- Prompt -
Give the listing below again exactly, but without any of its pictures.
+===+
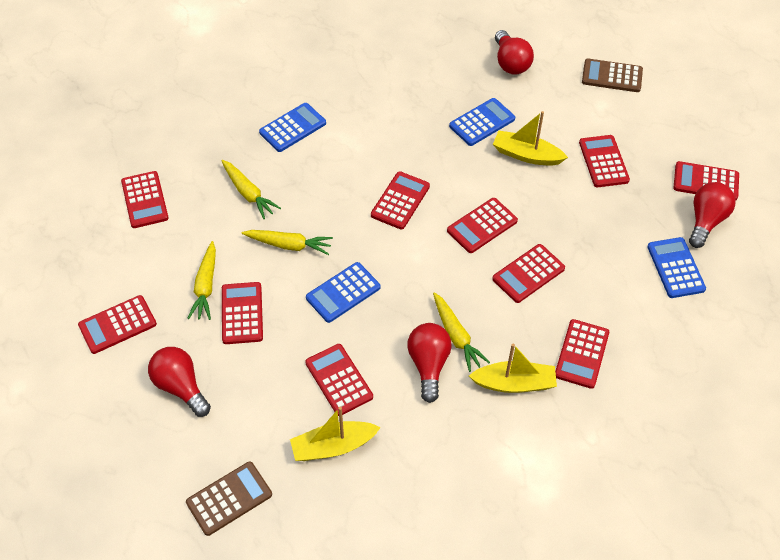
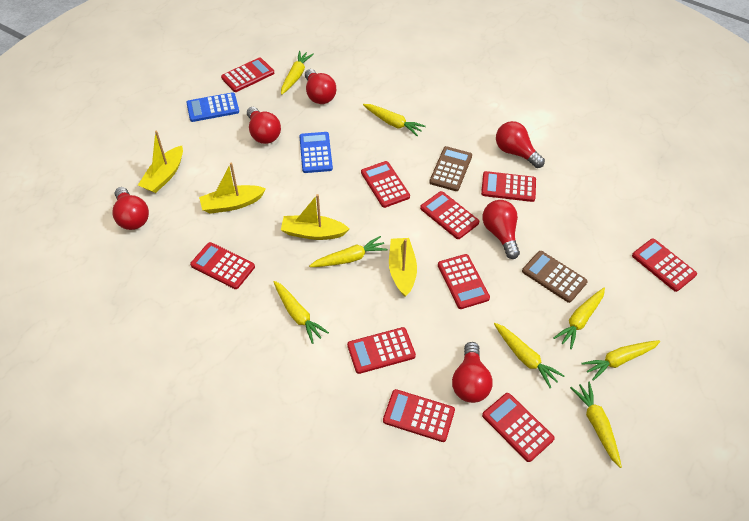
blue calculator: [259,103,326,152] [306,262,380,323] [449,98,515,146] [647,237,706,298] = 4 -> [186,92,239,122] [299,132,333,173] = 2
red light bulb: [148,347,211,417] [407,323,452,403] [495,30,534,75] [689,182,735,248] = 4 -> [113,187,149,230] [247,107,281,144] [305,69,336,104] [452,342,493,403] [482,200,520,259] [496,121,545,168] = 6
yellow boat: [290,407,381,461] [469,344,557,393] [493,111,568,166] = 3 -> [138,131,183,193] [199,163,266,214] [281,194,349,240] [389,238,417,297] = 4
yellow carrot: [187,241,216,320] [221,160,281,219] [242,230,333,255] [433,292,490,372] = 4 -> [274,281,329,344] [281,51,314,95] [309,236,388,267] [363,104,426,137] [494,323,564,388] [553,288,605,349] [570,382,622,468] [582,340,660,381] = 8

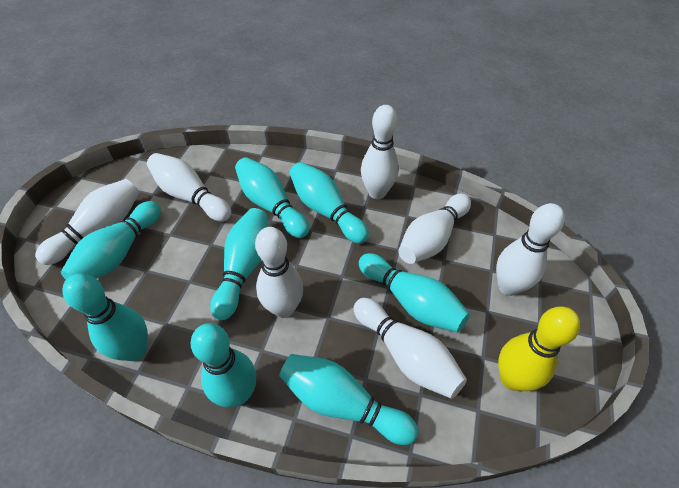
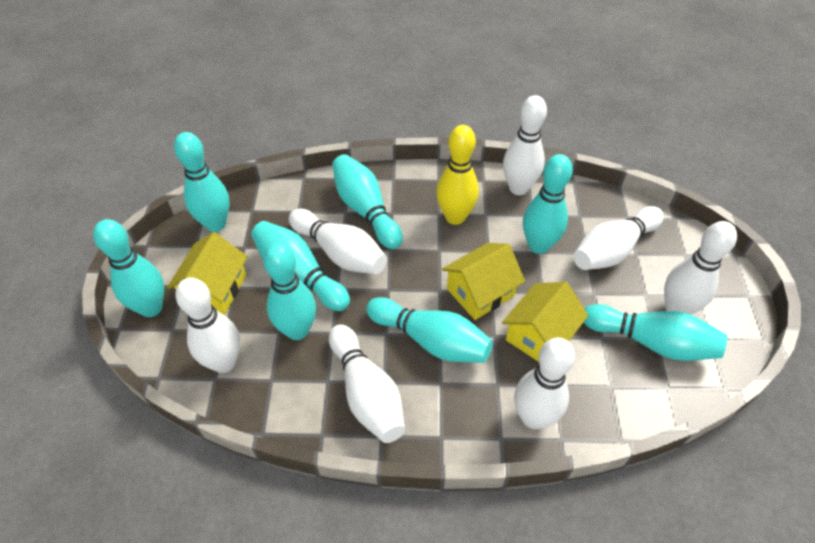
yellow house: none = 0 -> [167,232,248,315] [442,243,525,320] [502,282,588,362] = 3

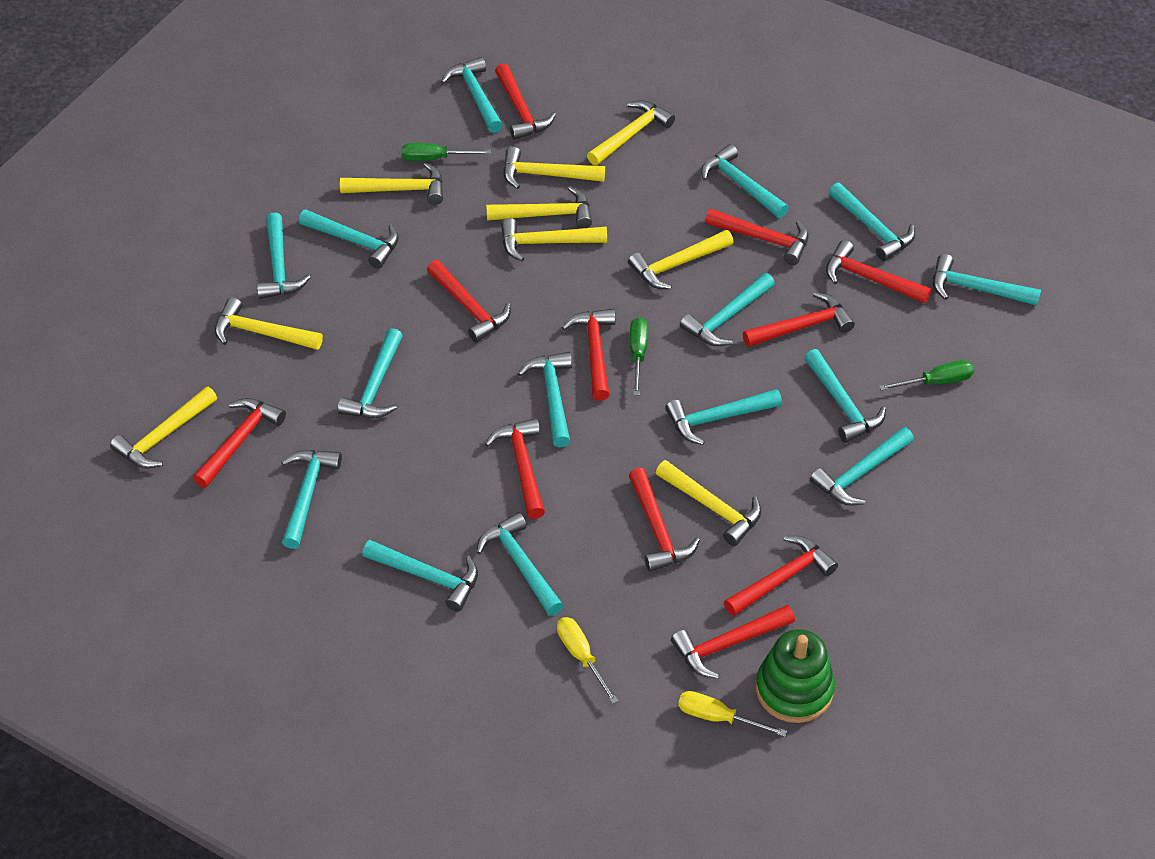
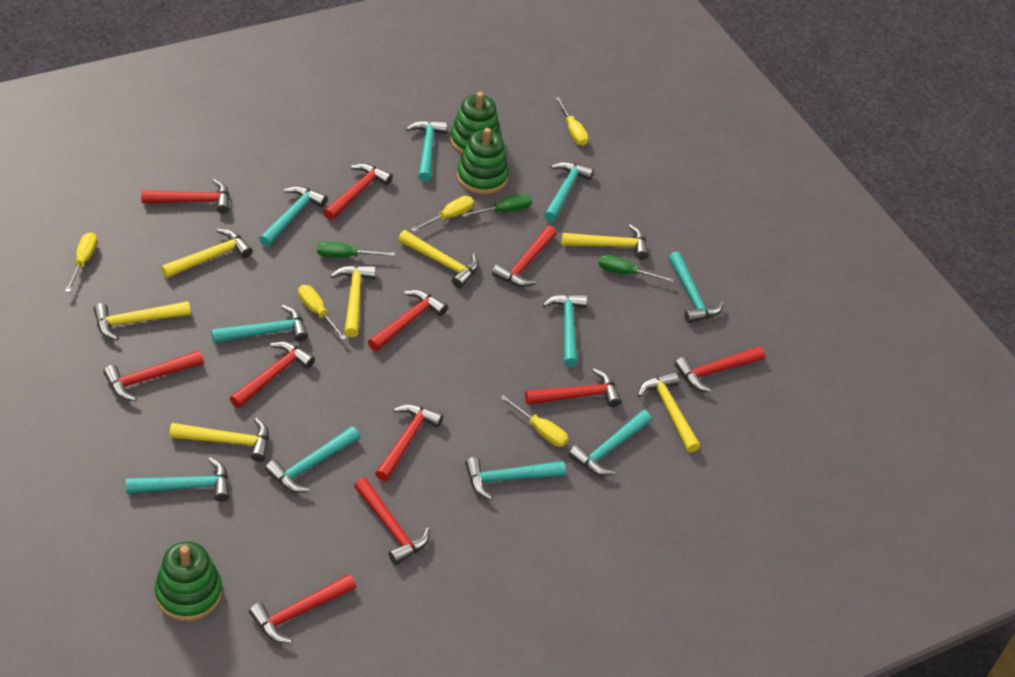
green stacking toy: [756,629,835,723] = 1 -> [154,541,222,621] [450,92,501,154] [457,128,509,195] = 3
turquoise hammer: [257,212,311,299] [281,450,342,549] [299,209,399,269] [338,328,403,418] [362,540,478,612] [441,57,503,133] [476,512,564,616] [518,352,572,447] [665,389,782,445] [680,273,775,346] [701,144,789,218] [804,349,886,443] [810,427,914,505] [829,183,915,261] [933,254,1041,306] = 15 -> [126,457,230,502] [211,305,308,343] [259,186,327,247] [265,426,360,493] [406,120,447,182] [465,457,566,500] [543,294,587,367] [544,162,594,222] [569,410,652,476] [668,252,724,323] = 10
yellow hammer: [110,386,217,468] [215,297,323,350] [340,163,443,205] [486,186,592,228] [501,218,607,261] [503,147,605,189] [587,100,675,166] [628,230,733,289] [656,460,761,546] = 9 -> [93,301,191,341] [161,229,253,278] [169,417,269,462] [331,265,376,337] [398,230,479,288] [562,224,649,260] [638,372,700,453] = 7
yellow screwdriver: [557,617,618,704] [678,691,787,737] = 2 -> [65,232,97,292] [298,285,346,340] [411,196,474,232] [500,395,568,447] [555,97,588,146] = 5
+===+
- Output of the exercise -
blue calculator: [259,103,326,152] [306,262,380,323] [449,98,515,146] [647,237,706,298] = 4 -> [186,92,239,122] [299,132,333,173] = 2
red light bulb: [148,347,211,417] [407,323,452,403] [495,30,534,75] [689,182,735,248] = 4 -> [113,187,149,230] [247,107,281,144] [305,69,336,104] [452,342,493,403] [482,200,520,259] [496,121,545,168] = 6
yellow boat: [290,407,381,461] [469,344,557,393] [493,111,568,166] = 3 -> [138,131,183,193] [199,163,266,214] [281,194,349,240] [389,238,417,297] = 4
yellow carrot: [187,241,216,320] [221,160,281,219] [242,230,333,255] [433,292,490,372] = 4 -> [274,281,329,344] [281,51,314,95] [309,236,388,267] [363,104,426,137] [494,323,564,388] [553,288,605,349] [570,382,622,468] [582,340,660,381] = 8

yellow house: none = 0 -> [167,232,248,315] [442,243,525,320] [502,282,588,362] = 3

green stacking toy: [756,629,835,723] = 1 -> [154,541,222,621] [450,92,501,154] [457,128,509,195] = 3
turquoise hammer: [257,212,311,299] [281,450,342,549] [299,209,399,269] [338,328,403,418] [362,540,478,612] [441,57,503,133] [476,512,564,616] [518,352,572,447] [665,389,782,445] [680,273,775,346] [701,144,789,218] [804,349,886,443] [810,427,914,505] [829,183,915,261] [933,254,1041,306] = 15 -> [126,457,230,502] [211,305,308,343] [259,186,327,247] [265,426,360,493] [406,120,447,182] [465,457,566,500] [543,294,587,367] [544,162,594,222] [569,410,652,476] [668,252,724,323] = 10
yellow hammer: [110,386,217,468] [215,297,323,350] [340,163,443,205] [486,186,592,228] [501,218,607,261] [503,147,605,189] [587,100,675,166] [628,230,733,289] [656,460,761,546] = 9 -> [93,301,191,341] [161,229,253,278] [169,417,269,462] [331,265,376,337] [398,230,479,288] [562,224,649,260] [638,372,700,453] = 7
yellow screwdriver: [557,617,618,704] [678,691,787,737] = 2 -> [65,232,97,292] [298,285,346,340] [411,196,474,232] [500,395,568,447] [555,97,588,146] = 5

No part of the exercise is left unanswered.